Data extracted from a collection:

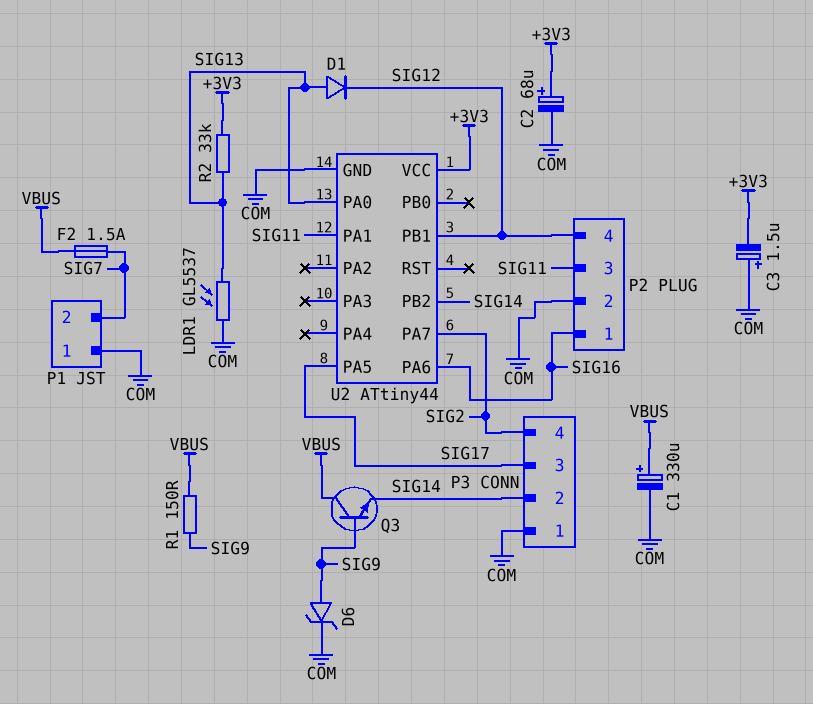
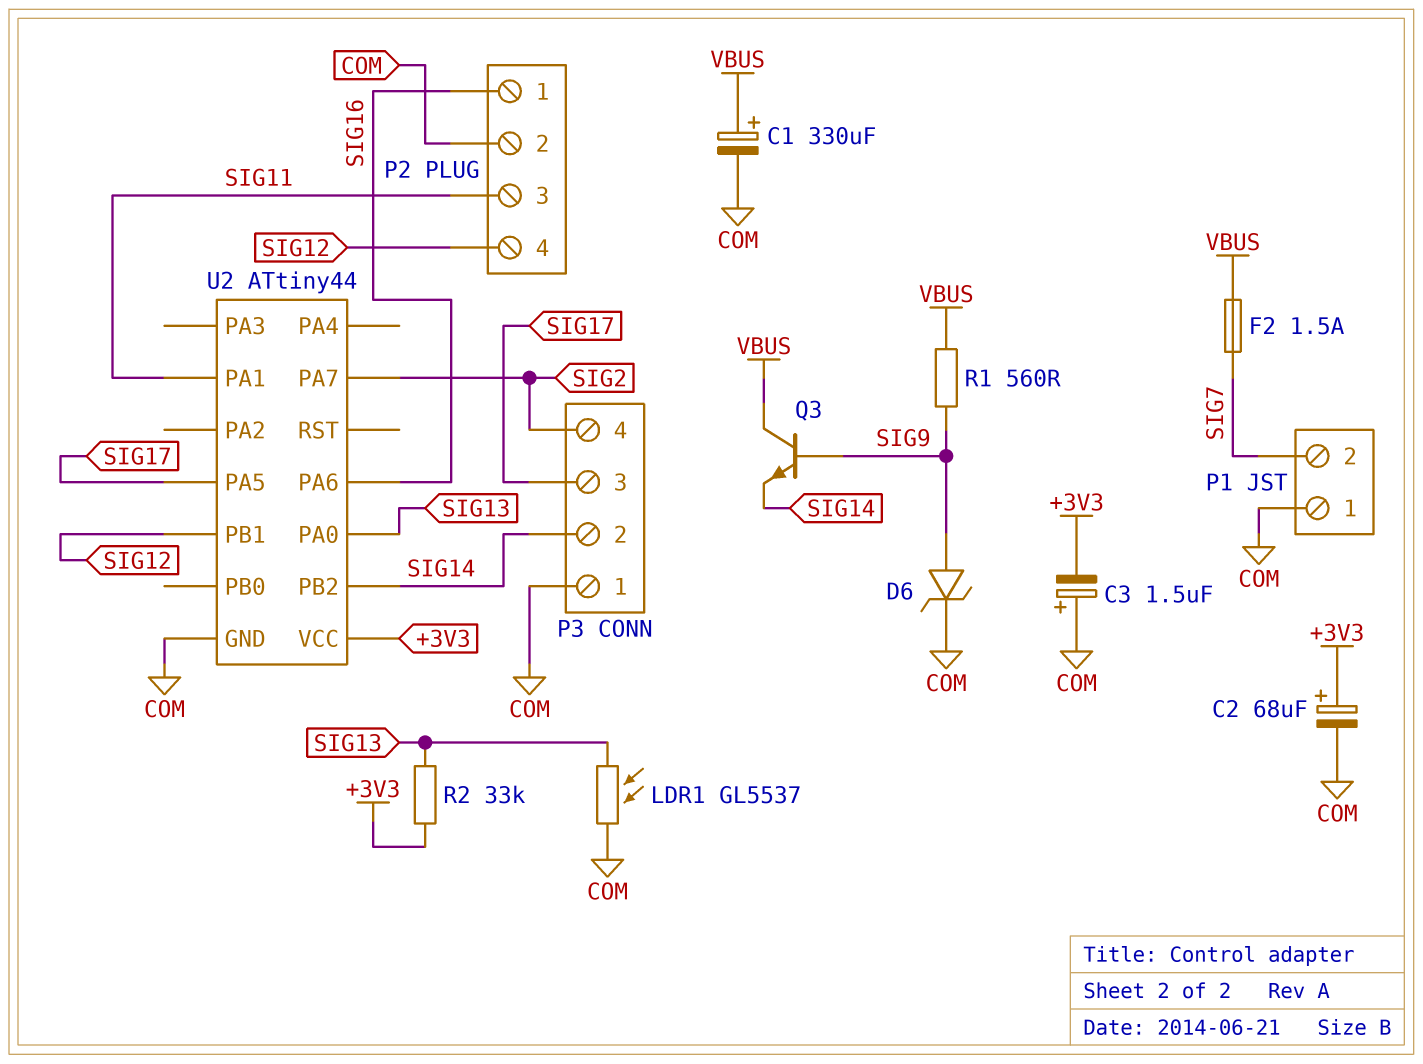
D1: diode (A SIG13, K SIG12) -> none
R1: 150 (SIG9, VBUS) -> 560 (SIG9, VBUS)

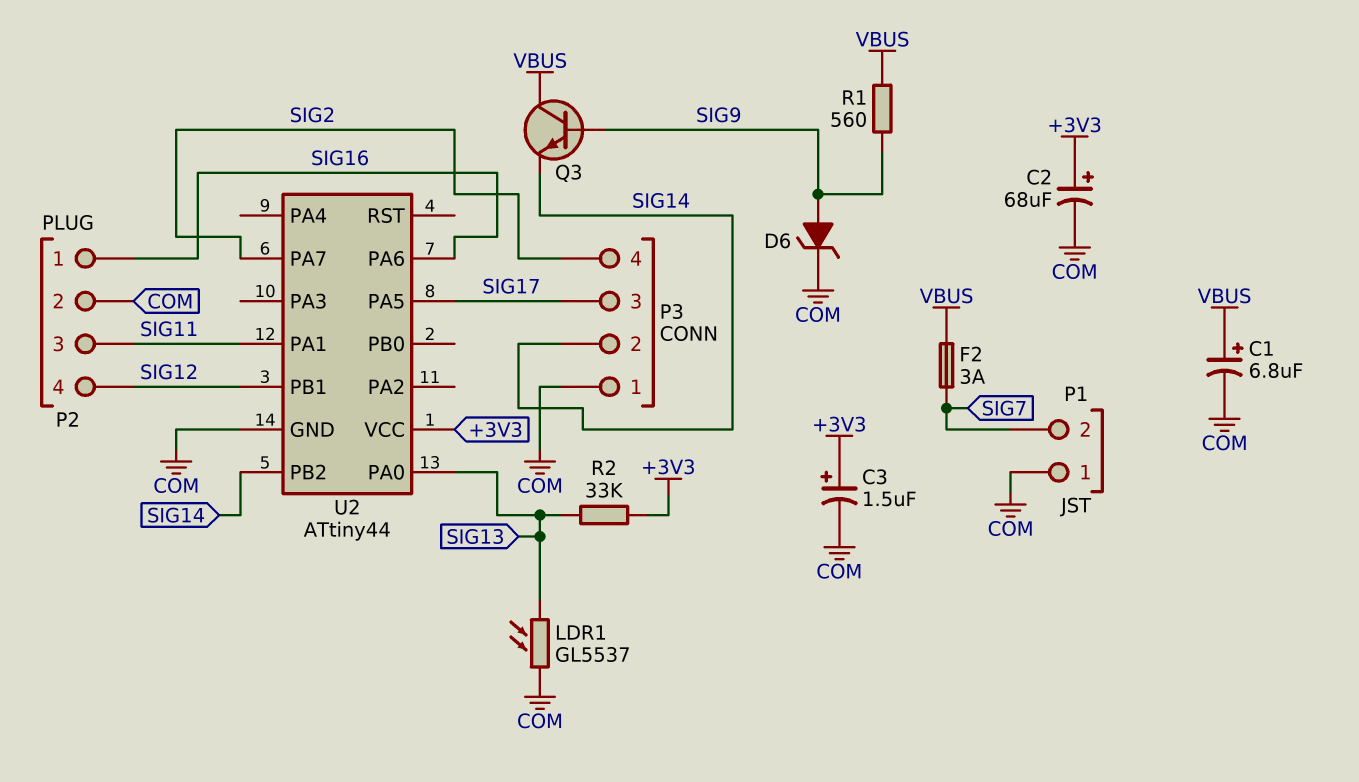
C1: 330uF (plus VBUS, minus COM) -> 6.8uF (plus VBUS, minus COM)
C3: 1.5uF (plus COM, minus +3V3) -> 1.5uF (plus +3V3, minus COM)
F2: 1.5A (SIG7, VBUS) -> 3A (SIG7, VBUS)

==

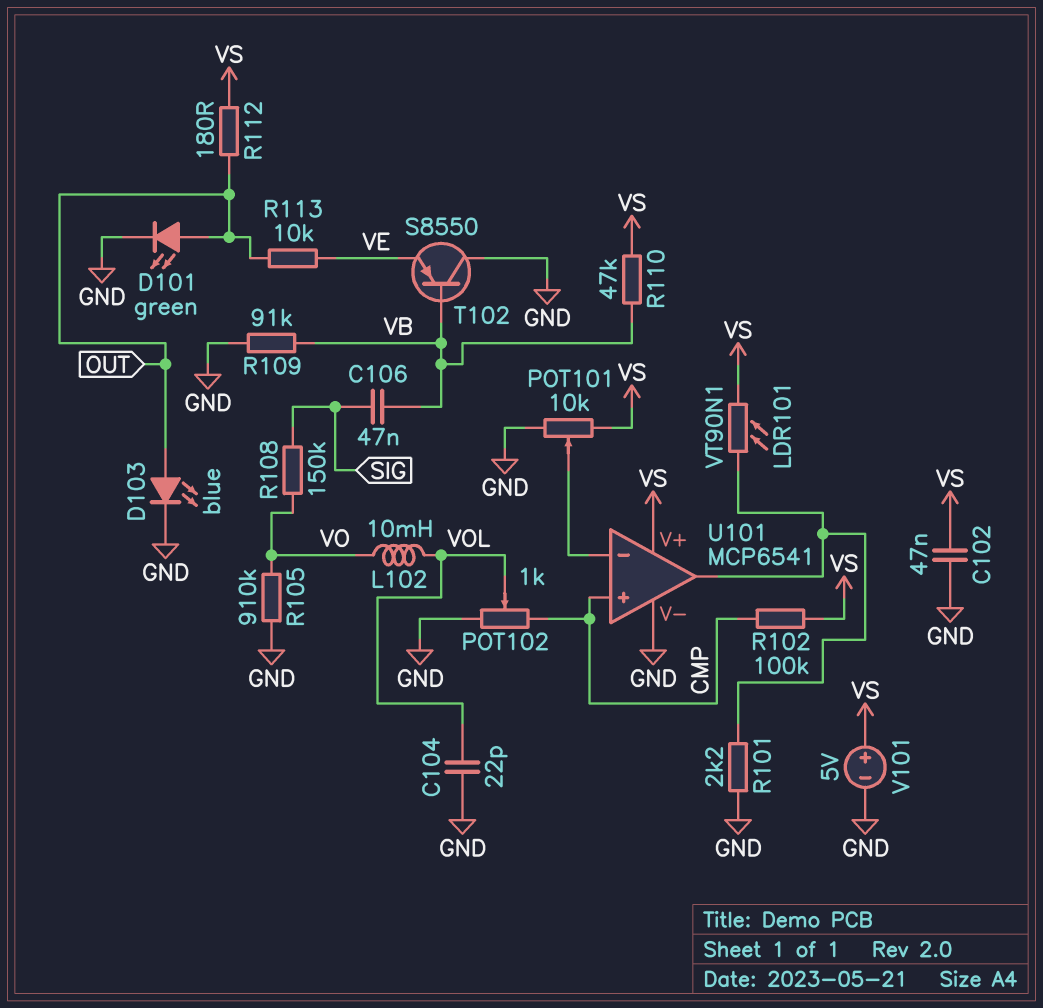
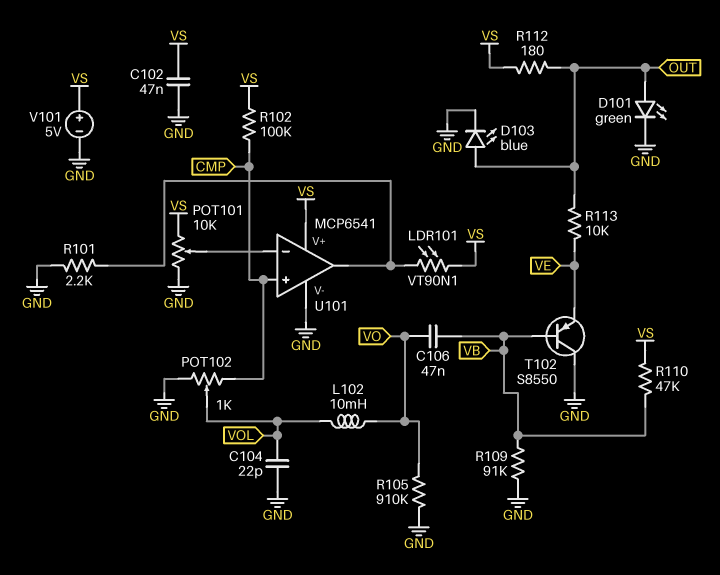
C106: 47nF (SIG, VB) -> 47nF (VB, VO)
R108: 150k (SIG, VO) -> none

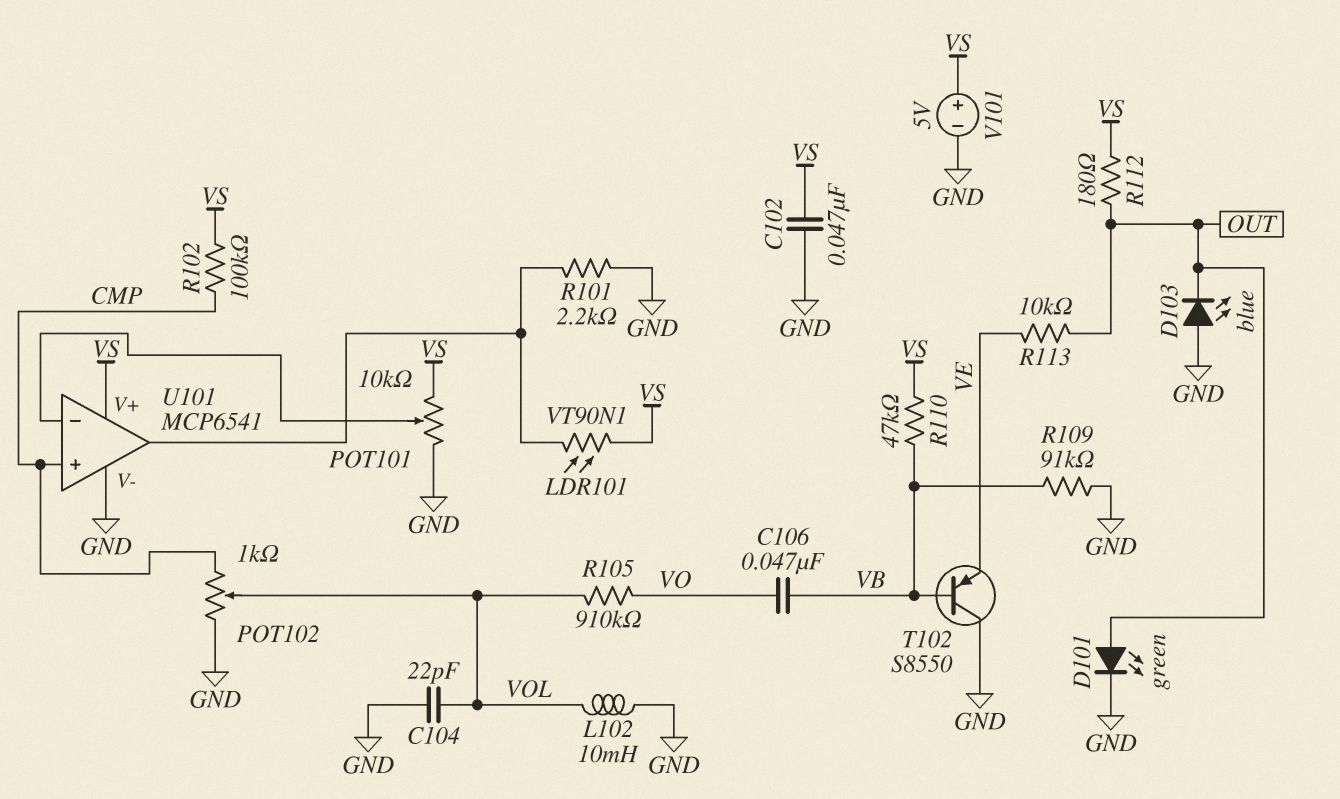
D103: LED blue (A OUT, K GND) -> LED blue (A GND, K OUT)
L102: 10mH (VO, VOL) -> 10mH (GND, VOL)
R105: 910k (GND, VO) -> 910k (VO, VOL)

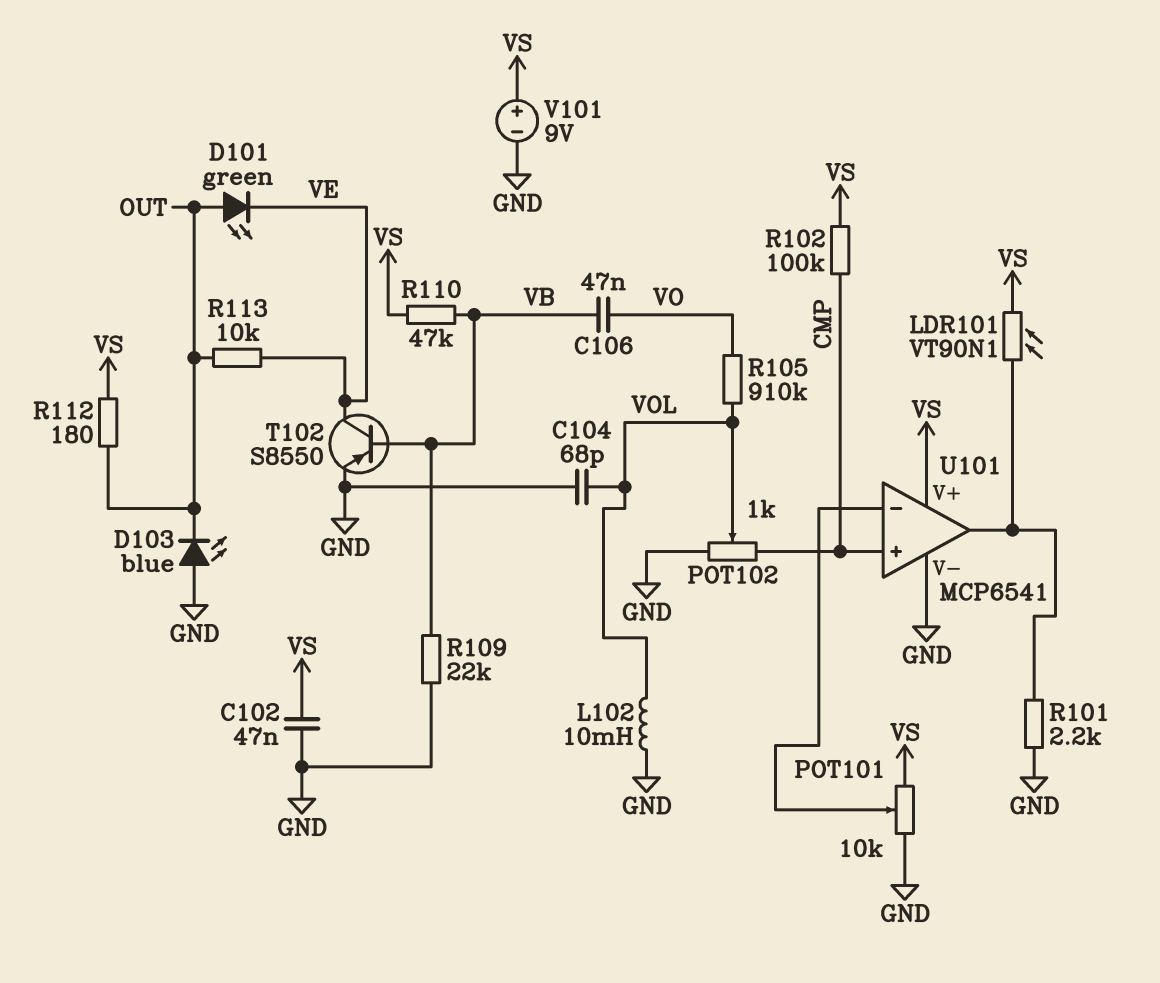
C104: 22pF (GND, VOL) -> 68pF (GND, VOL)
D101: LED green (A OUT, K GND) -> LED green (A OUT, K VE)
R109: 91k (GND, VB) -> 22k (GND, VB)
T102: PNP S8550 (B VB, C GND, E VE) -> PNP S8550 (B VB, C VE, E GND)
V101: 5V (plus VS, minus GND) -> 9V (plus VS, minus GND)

§ WHAT IS REQUIRED
With the pictures omitted, restate word for word the lines above from the line that has "L102: 10mH (VO, VOL) -> 10mH (GND, VOL)" up to and including the line that has "V101: 5V (plus", and no other lines.

§ ANSWER FOR THE TASK
L102: 10mH (VO, VOL) -> 10mH (GND, VOL)
R105: 910k (GND, VO) -> 910k (VO, VOL)

C104: 22pF (GND, VOL) -> 68pF (GND, VOL)
D101: LED green (A OUT, K GND) -> LED green (A OUT, K VE)
R109: 91k (GND, VB) -> 22k (GND, VB)
T102: PNP S8550 (B VB, C GND, E VE) -> PNP S8550 (B VB, C VE, E GND)
V101: 5V (plus VS, minus GND) -> 9V (plus VS, minus GND)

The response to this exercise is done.